**PROBLEM DESCRIPTION:** Search the material below for the word "white". Copy every line where it is found.

**RECORDS PROVIDED:**
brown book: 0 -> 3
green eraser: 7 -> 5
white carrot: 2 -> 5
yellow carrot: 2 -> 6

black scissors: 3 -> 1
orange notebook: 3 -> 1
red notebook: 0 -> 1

* * *

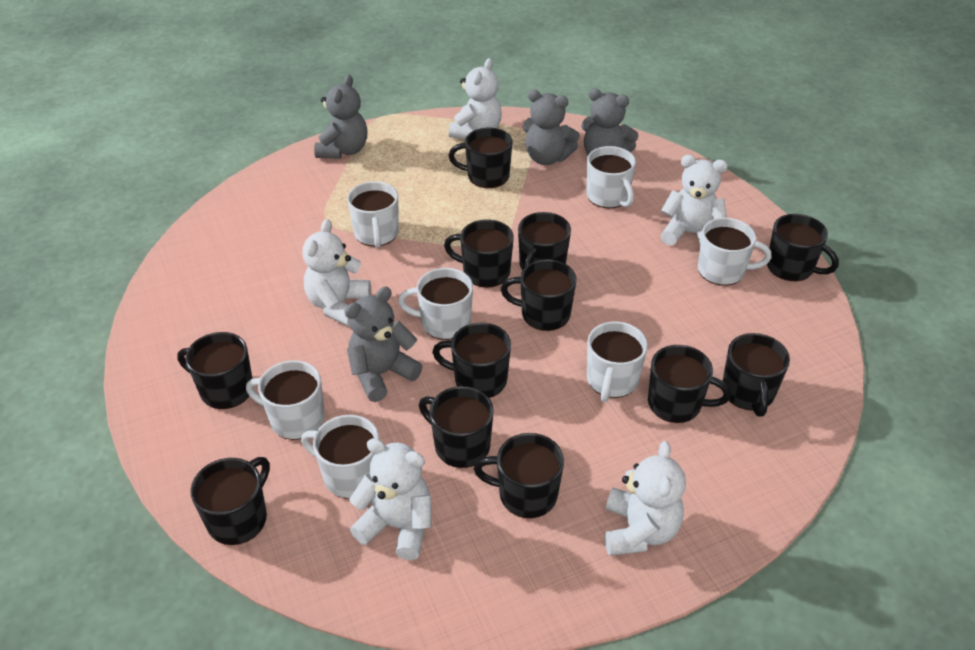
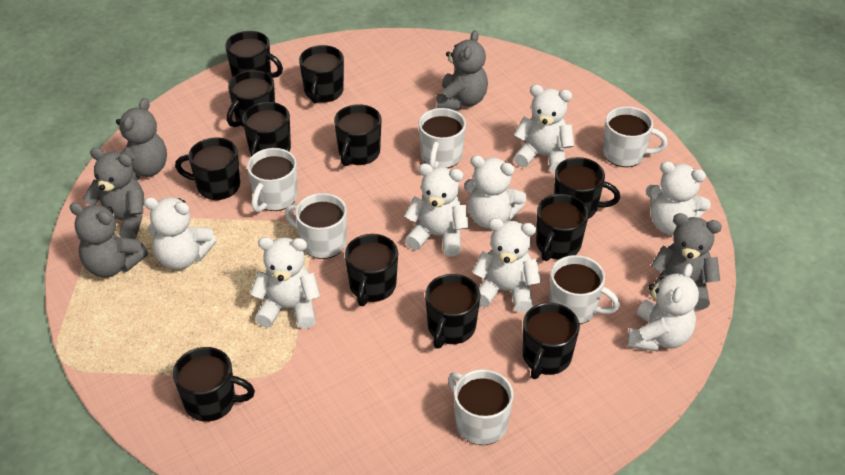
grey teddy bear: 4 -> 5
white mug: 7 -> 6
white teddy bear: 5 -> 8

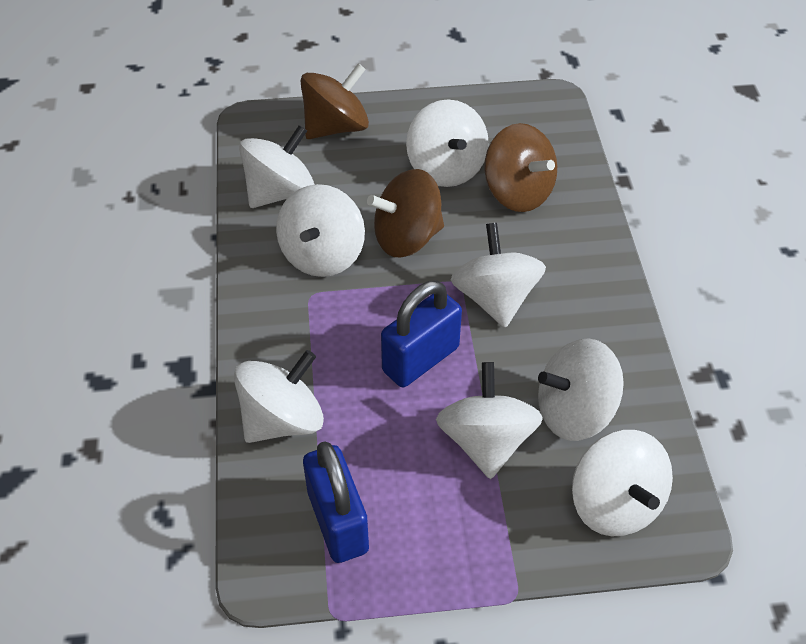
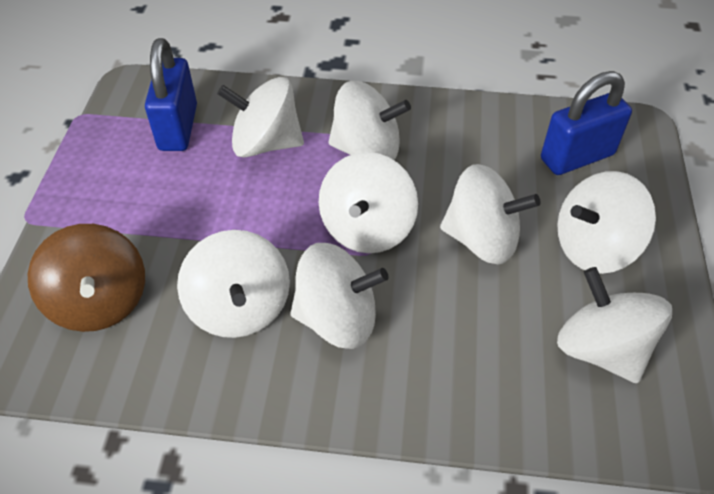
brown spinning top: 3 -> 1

**OUTPUT OF THE TASK:**
white carrot: 2 -> 5
white mug: 7 -> 6
white teddy bear: 5 -> 8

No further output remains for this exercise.